-- Work to complete --
The reader should set down exactly the lines from the one containing "R2: 150k (+9V, n15) -> 150k (+9V, n12)" through the last line of the material, omitting every picture.

+-------+

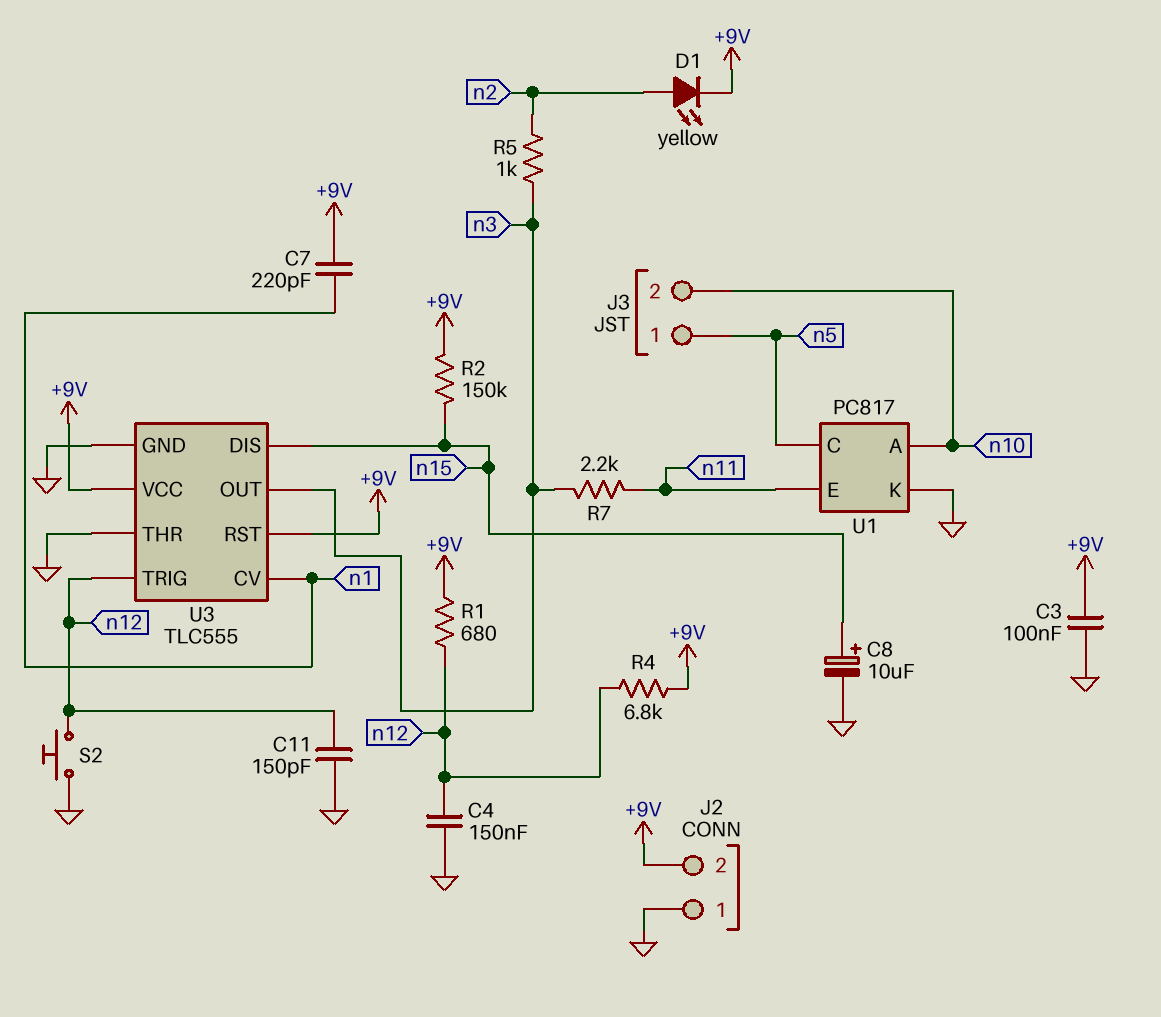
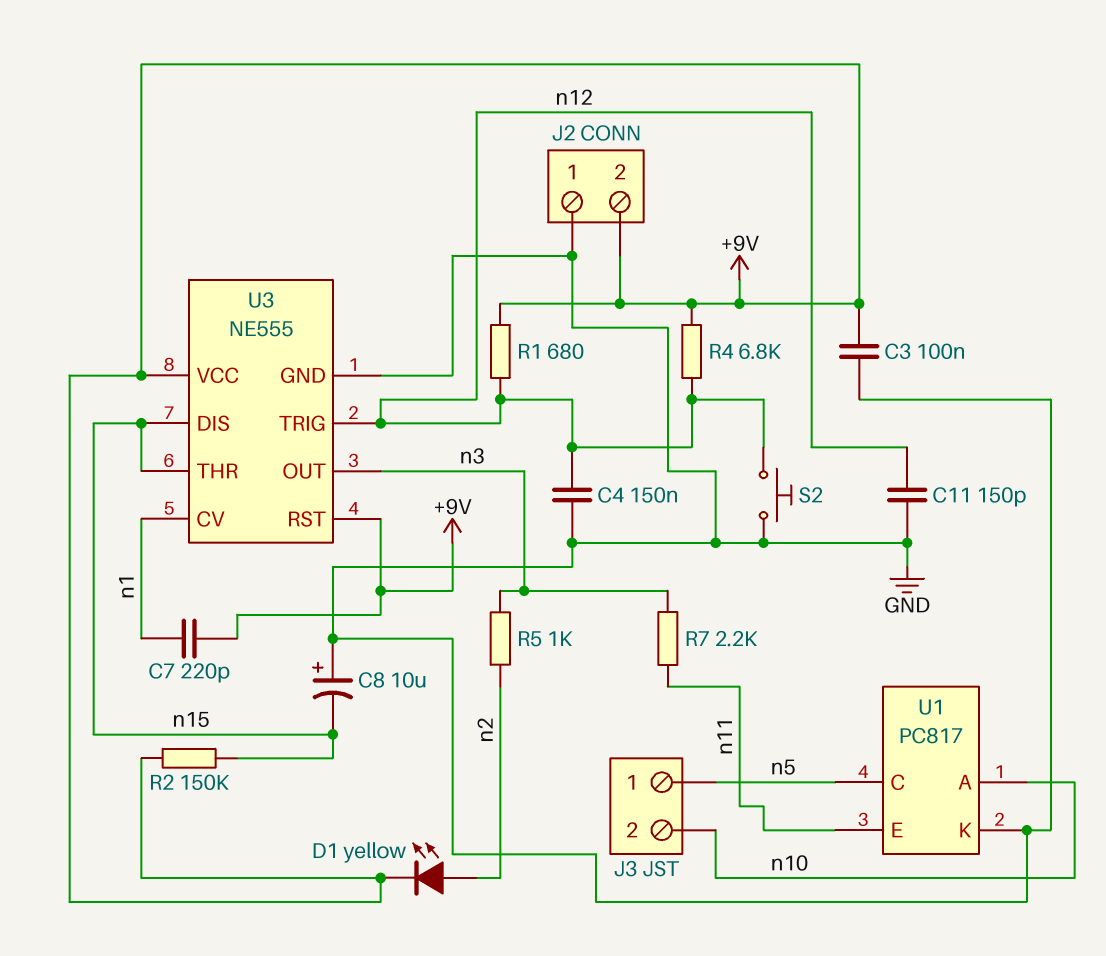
C8: 10uF (plus n15, minus GND) -> 10uF (plus GND, minus n15)
U3: TLC555 -> NE555
U3 pin THR: GND -> n15

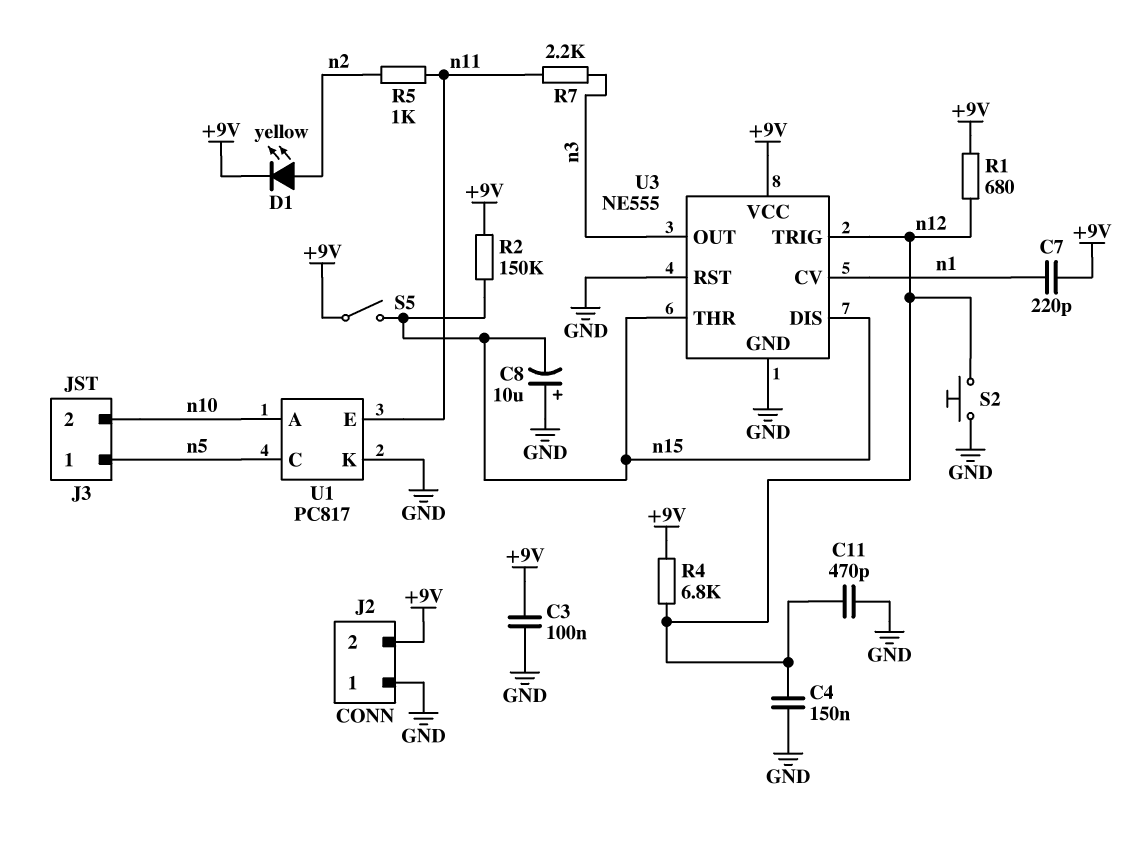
C11: 150pF (GND, n12) -> 470pF (GND, n12)
R5: 1k (n2, n3) -> 1k (n2, n11)
S5: none -> switch (+9V, n15)
U3 pin RST: +9V -> GND

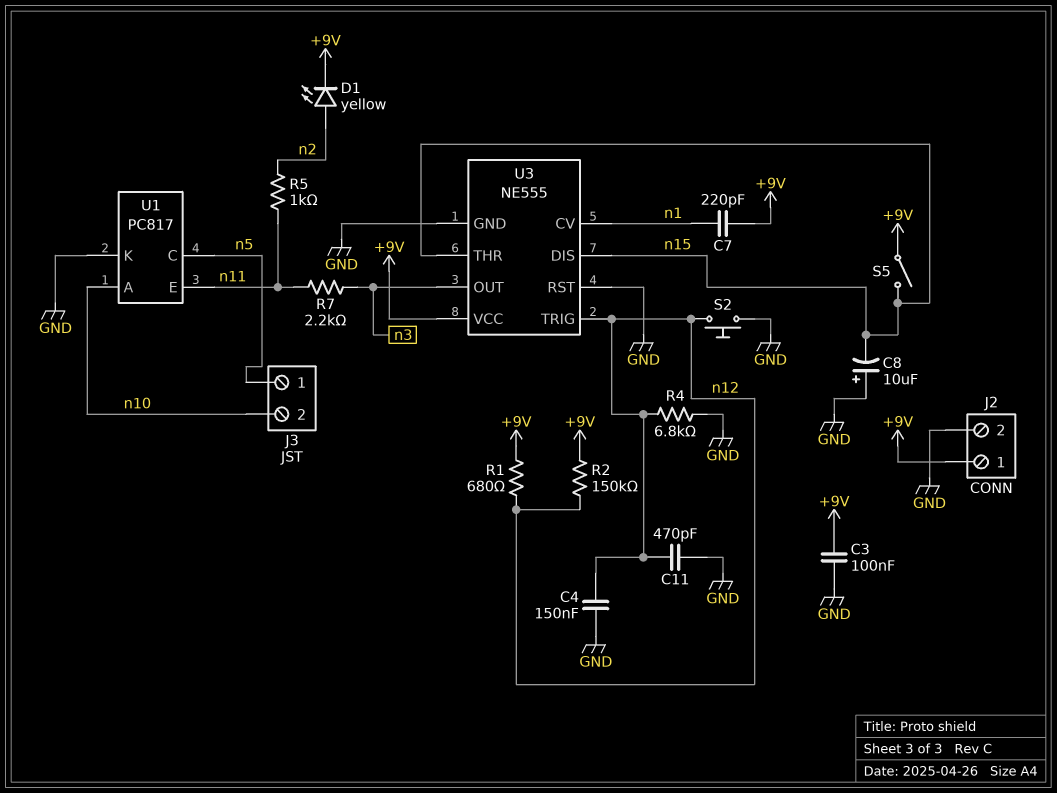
J2 pin 1: GND -> +9V
J2 pin 2: +9V -> GND
R2: 150k (+9V, n15) -> 150k (+9V, n12)
R4: 6.8k (+9V, n12) -> 6.8k (GND, n12)

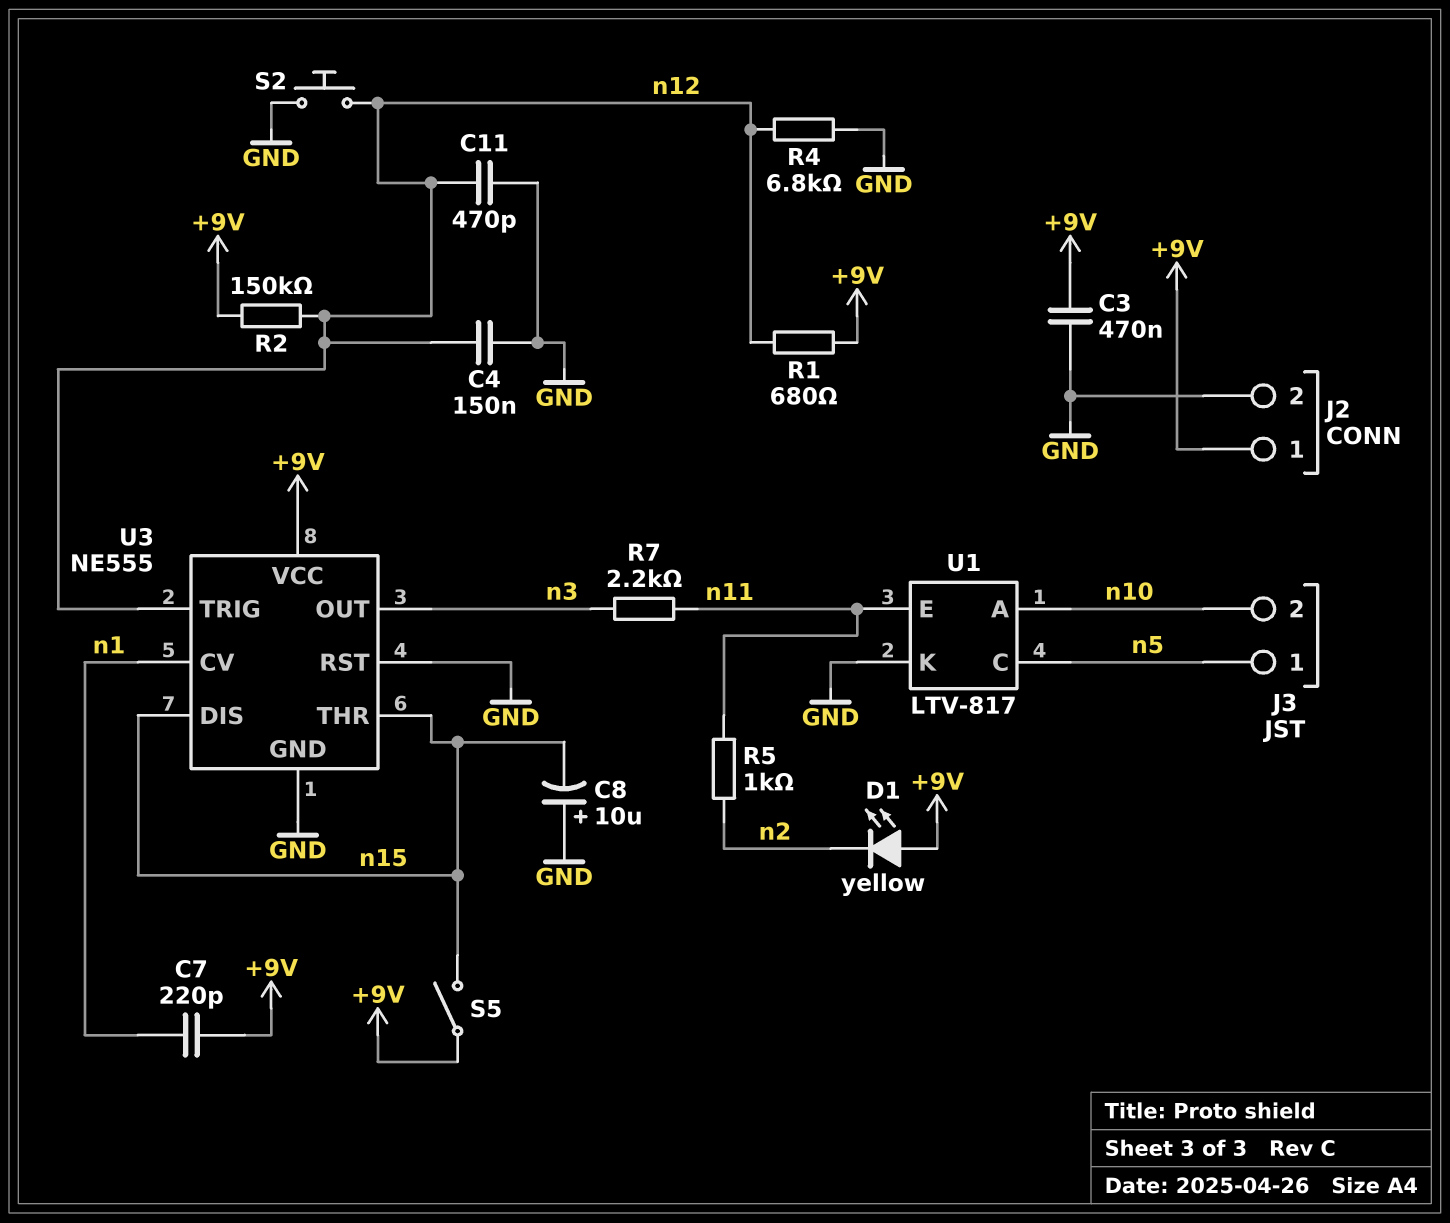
C3: 100nF (+9V, GND) -> 470nF (+9V, GND)
D1: LED yellow (A n2, K +9V) -> LED yellow (A +9V, K n2)
U1: PC817 -> LTV-817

+-------+

-- Result of the task --
R2: 150k (+9V, n15) -> 150k (+9V, n12)
R4: 6.8k (+9V, n12) -> 6.8k (GND, n12)

C3: 100nF (+9V, GND) -> 470nF (+9V, GND)
D1: LED yellow (A n2, K +9V) -> LED yellow (A +9V, K n2)
U1: PC817 -> LTV-817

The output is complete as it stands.